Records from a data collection
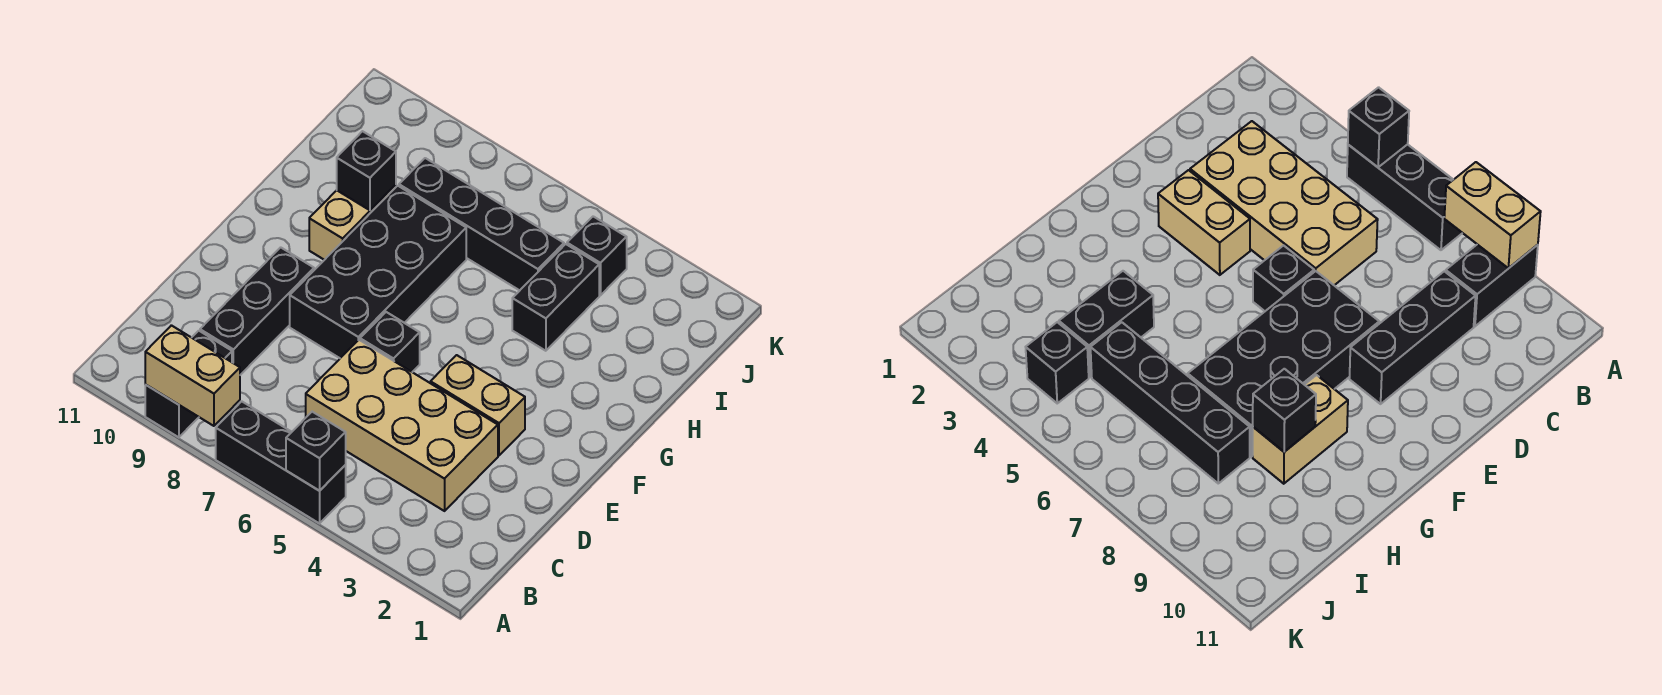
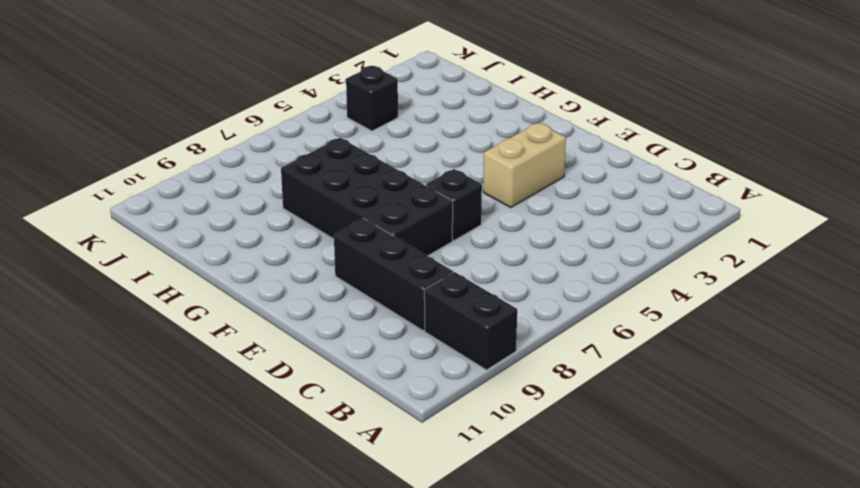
none -> black brick A5:A7 level 1
none -> tan brick C3:D6 level 1
none -> tan brick G9:H9 level 1

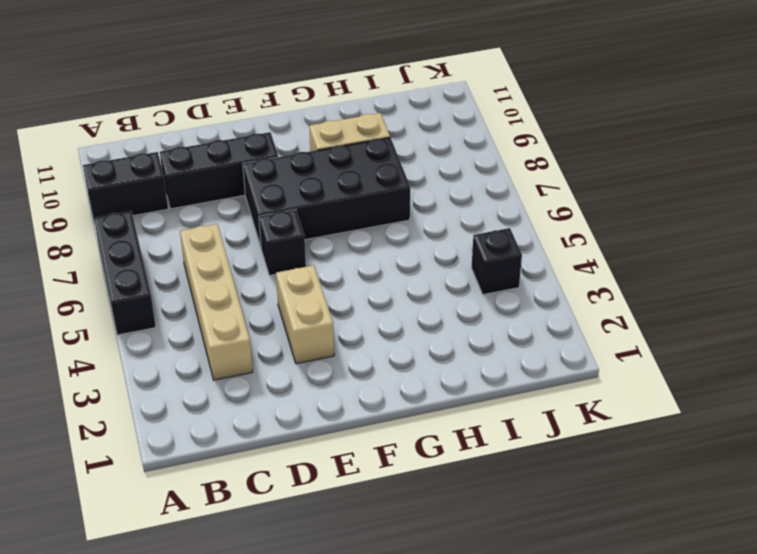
tan brick C3:C6 level 1 -> tan brick C3:D6 level 1
none -> black brick H4:I4 level 1
none -> black brick I5:I8 level 1
none -> black brick A5 level 2

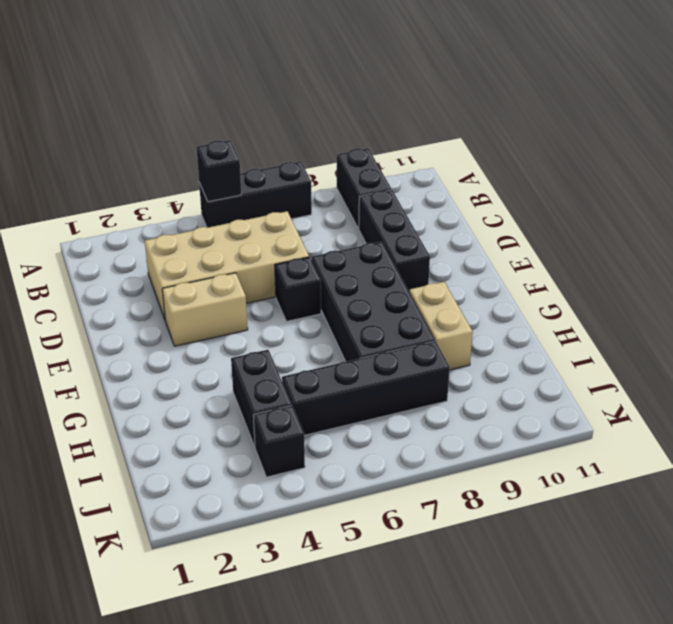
none -> tan brick A8:A9 level 2
none -> black brick H9 level 2

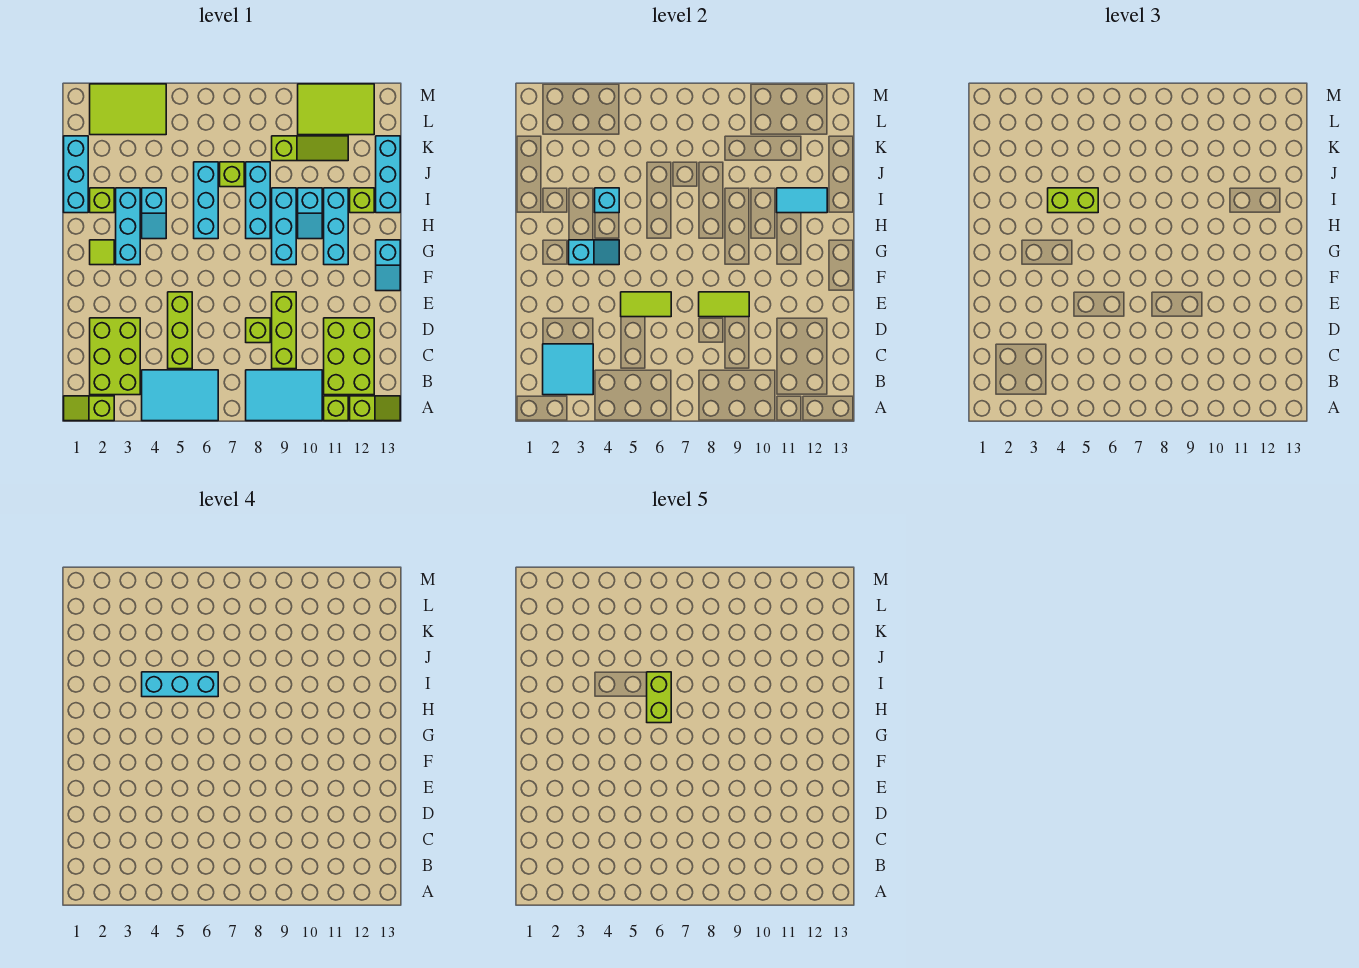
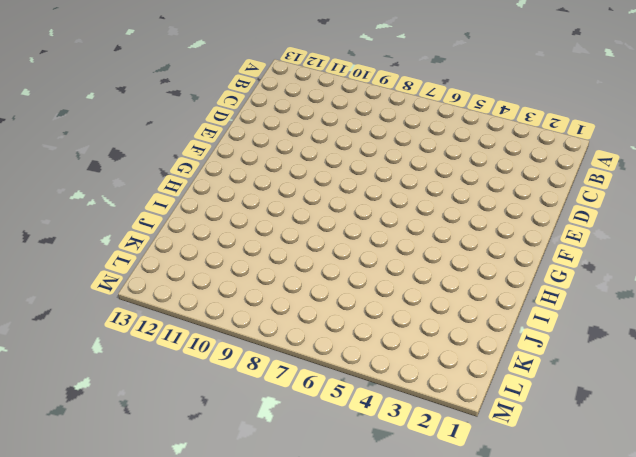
none -> lime slope A1:A2 level 1 top 2
none -> cyan tile A4:B6 level 1
none -> cyan tile A8:B10 level 1
none -> lime brick A11 level 1

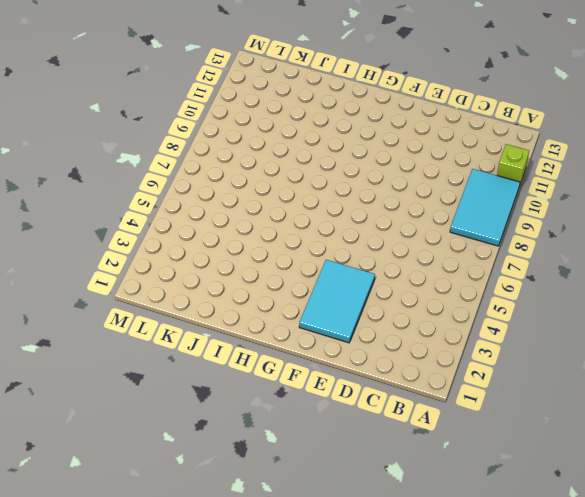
cyan tile E2:F4 level 1 -> cyan tile A4:B6 level 1
none -> lime slope A1:A2 level 1 top 2
none -> lime slope A12:A13 level 1 top 12
none -> lime brick B2:D3 level 1
none -> lime brick B11:D12 level 1

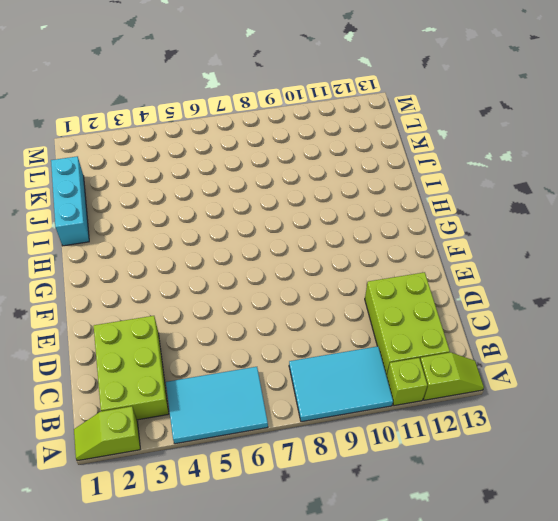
none -> lime brick C5:E5 level 1
none -> lime brick C9:E9 level 1
none -> lime brick D8 level 1
none -> cyan slope F13:G13 level 1 top G

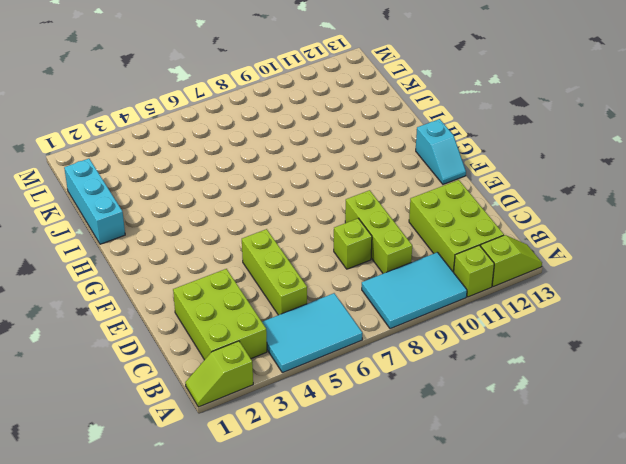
none -> lime tile G2 level 1
none -> cyan brick G3:I3 level 1
none -> cyan brick G9:I9 level 1
none -> cyan brick G11:I11 level 1

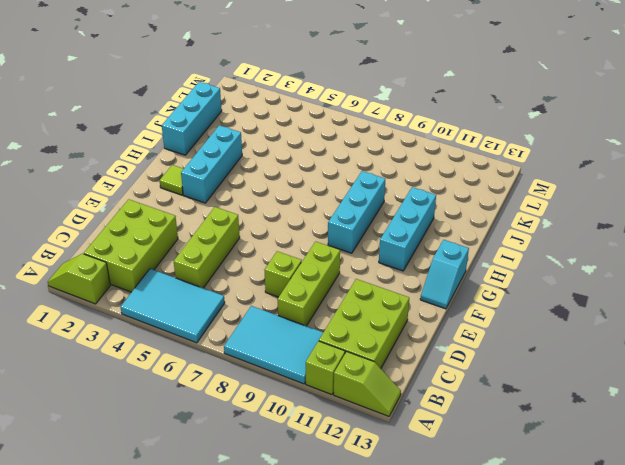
none -> cyan slope H4:I4 level 1 top I
none -> cyan brick H6:J6 level 1
none -> cyan brick H8:J8 level 1
none -> cyan slope H10:I10 level 1 top I

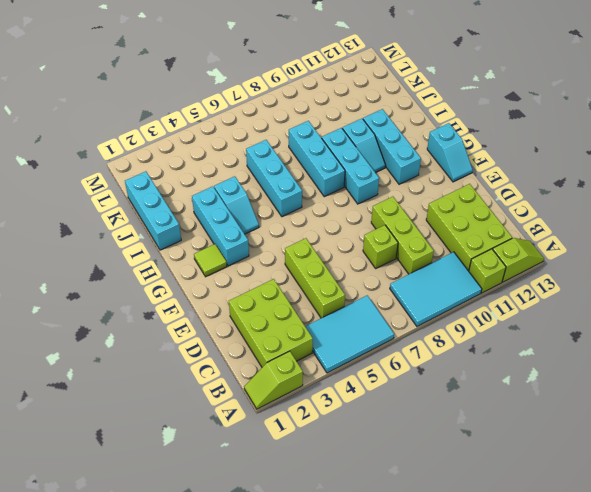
none -> lime brick I2 level 1
none -> lime brick I12 level 1
none -> cyan brick I13:K13 level 1
none -> lime brick J7 level 1

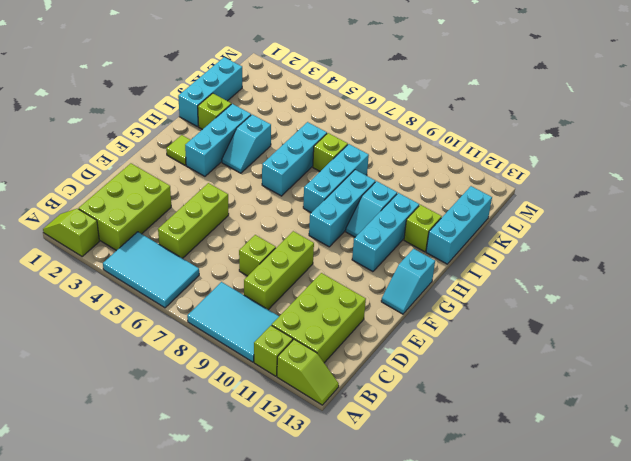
none -> lime slope K9:K11 level 1 top 9
none -> lime tile L2:M4 level 1
none -> lime tile L10:M12 level 1
none -> cyan tile B2:C3 level 2

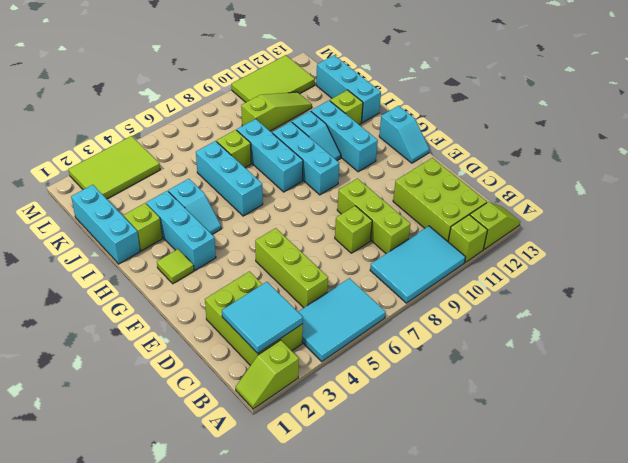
none -> lime tile E5:E6 level 2
none -> lime tile E8:E9 level 2
none -> cyan slope G3:G4 level 2 top 3
none -> cyan brick I4 level 2

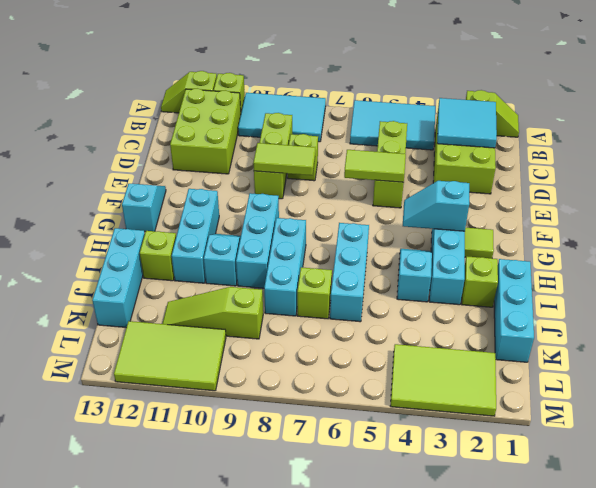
none -> cyan brick I4 level 2
none -> cyan tile I11:I12 level 2
none -> lime brick I4:I5 level 3
none -> cyan brick I4:I6 level 4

Exercise brief. Output the records above character for character, but leave each image out.

Response area.
none -> black brick A5:A7 level 1
none -> tan brick C3:D6 level 1
none -> tan brick G9:H9 level 1

tan brick C3:C6 level 1 -> tan brick C3:D6 level 1
none -> black brick H4:I4 level 1
none -> black brick I5:I8 level 1
none -> black brick A5 level 2

none -> tan brick A8:A9 level 2
none -> black brick H9 level 2

none -> lime slope A1:A2 level 1 top 2
none -> cyan tile A4:B6 level 1
none -> cyan tile A8:B10 level 1
none -> lime brick A11 level 1

cyan tile E2:F4 level 1 -> cyan tile A4:B6 level 1
none -> lime slope A1:A2 level 1 top 2
none -> lime slope A12:A13 level 1 top 12
none -> lime brick B2:D3 level 1
none -> lime brick B11:D12 level 1

none -> lime brick C5:E5 level 1
none -> lime brick C9:E9 level 1
none -> lime brick D8 level 1
none -> cyan slope F13:G13 level 1 top G

none -> lime tile G2 level 1
none -> cyan brick G3:I3 level 1
none -> cyan brick G9:I9 level 1
none -> cyan brick G11:I11 level 1

none -> cyan slope H4:I4 level 1 top I
none -> cyan brick H6:J6 level 1
none -> cyan brick H8:J8 level 1
none -> cyan slope H10:I10 level 1 top I

none -> lime brick I2 level 1
none -> lime brick I12 level 1
none -> cyan brick I13:K13 level 1
none -> lime brick J7 level 1

none -> lime slope K9:K11 level 1 top 9
none -> lime tile L2:M4 level 1
none -> lime tile L10:M12 level 1
none -> cyan tile B2:C3 level 2

none -> lime tile E5:E6 level 2
none -> lime tile E8:E9 level 2
none -> cyan slope G3:G4 level 2 top 3
none -> cyan brick I4 level 2

none -> cyan brick I4 level 2
none -> cyan tile I11:I12 level 2
none -> lime brick I4:I5 level 3
none -> cyan brick I4:I6 level 4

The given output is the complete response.